REQUIREMENT: From the entries below, extract every line that includes the word "square".

PROVIDED MATERIAL:
• • •

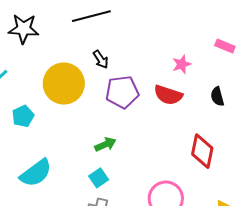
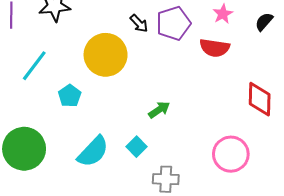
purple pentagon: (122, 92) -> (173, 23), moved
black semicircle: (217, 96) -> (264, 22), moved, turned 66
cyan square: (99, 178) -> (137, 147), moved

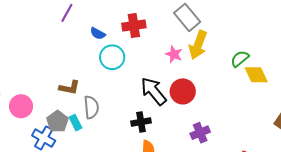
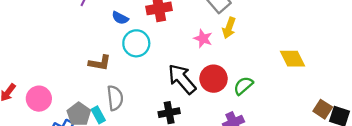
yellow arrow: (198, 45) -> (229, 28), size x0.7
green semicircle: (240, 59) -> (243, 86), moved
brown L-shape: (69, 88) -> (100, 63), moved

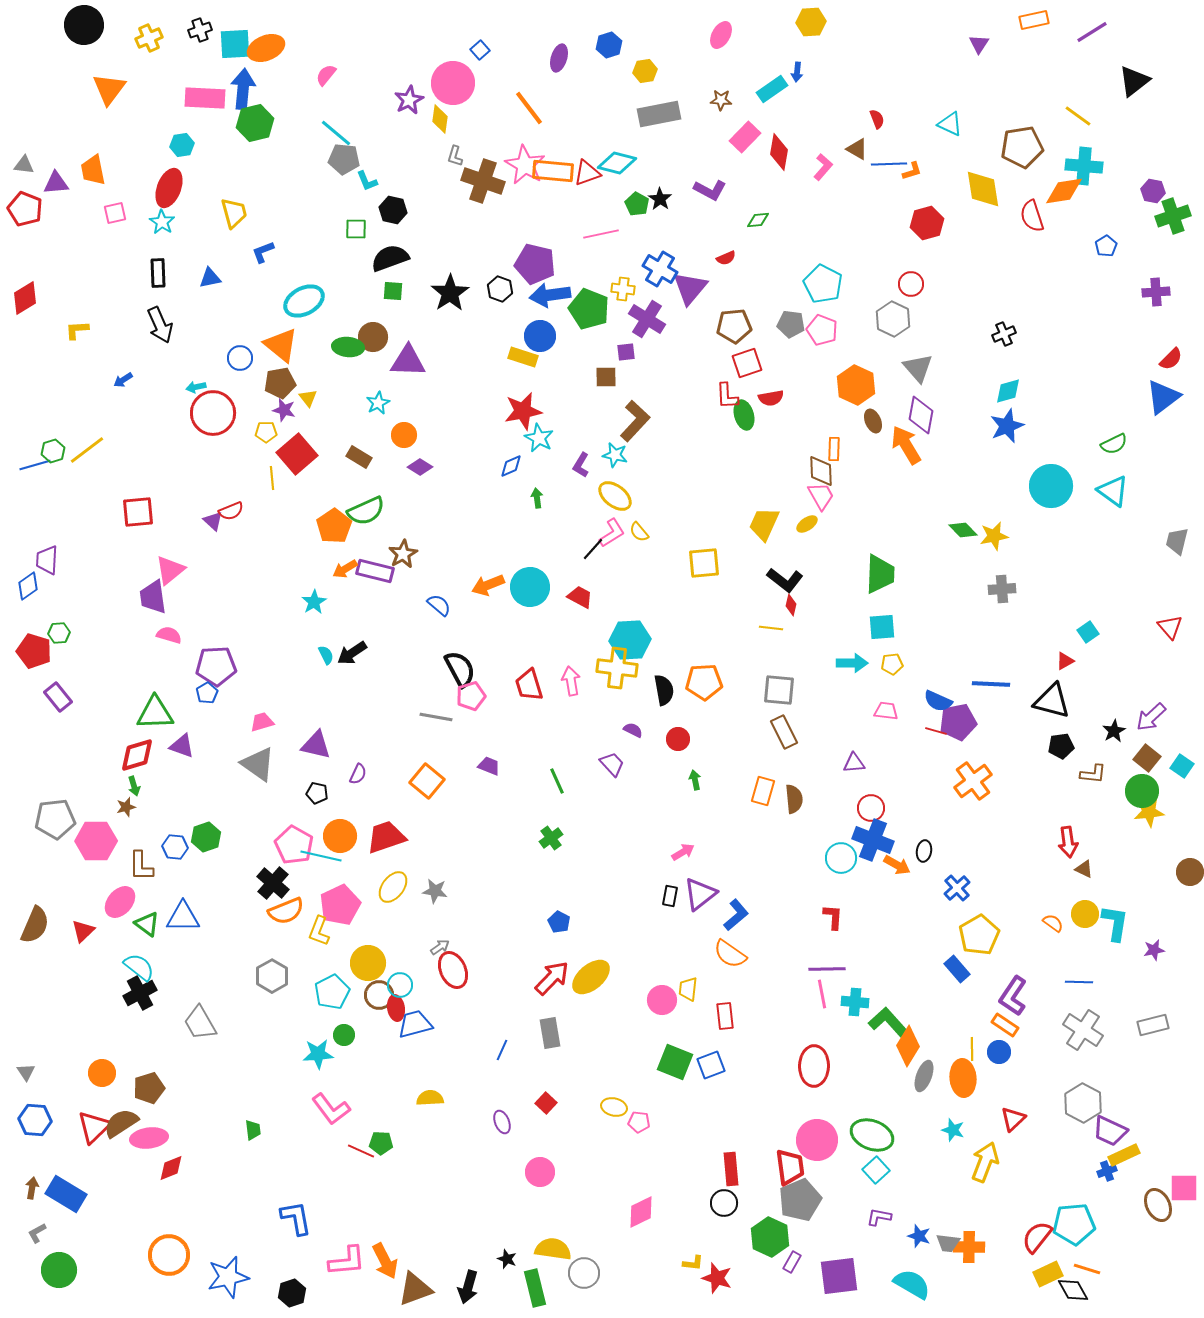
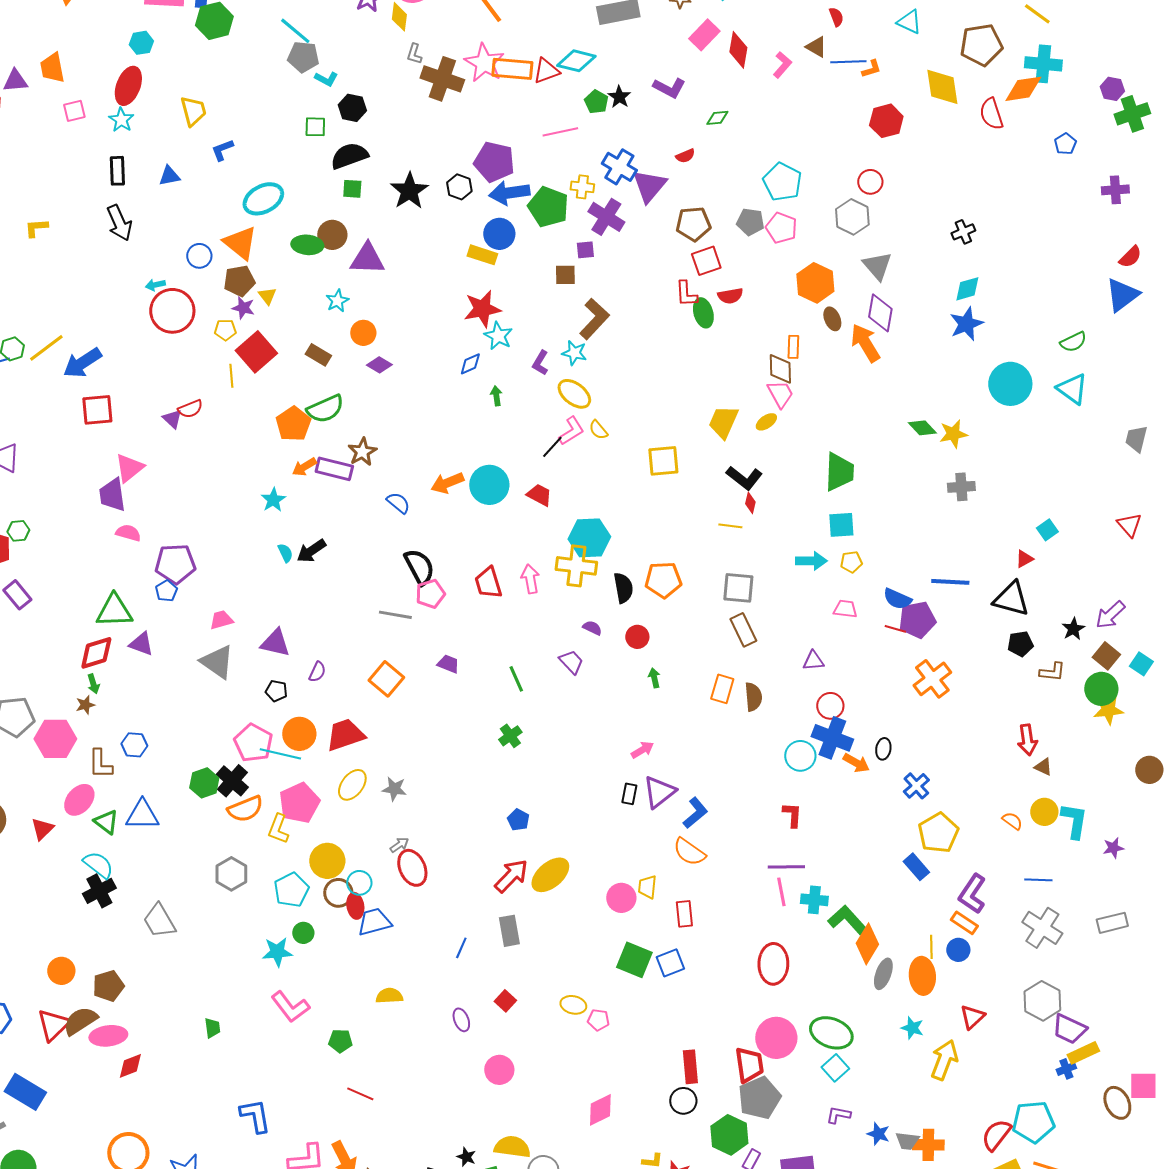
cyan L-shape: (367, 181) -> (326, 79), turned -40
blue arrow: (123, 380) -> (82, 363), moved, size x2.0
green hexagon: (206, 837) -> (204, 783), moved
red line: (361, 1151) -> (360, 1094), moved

• • •

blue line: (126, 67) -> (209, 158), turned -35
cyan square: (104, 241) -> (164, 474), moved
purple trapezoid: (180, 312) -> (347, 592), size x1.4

• • •

ANSWER FOR THE TASK:
cyan square: (99, 178) -> (137, 147), moved
cyan square: (104, 241) -> (164, 474), moved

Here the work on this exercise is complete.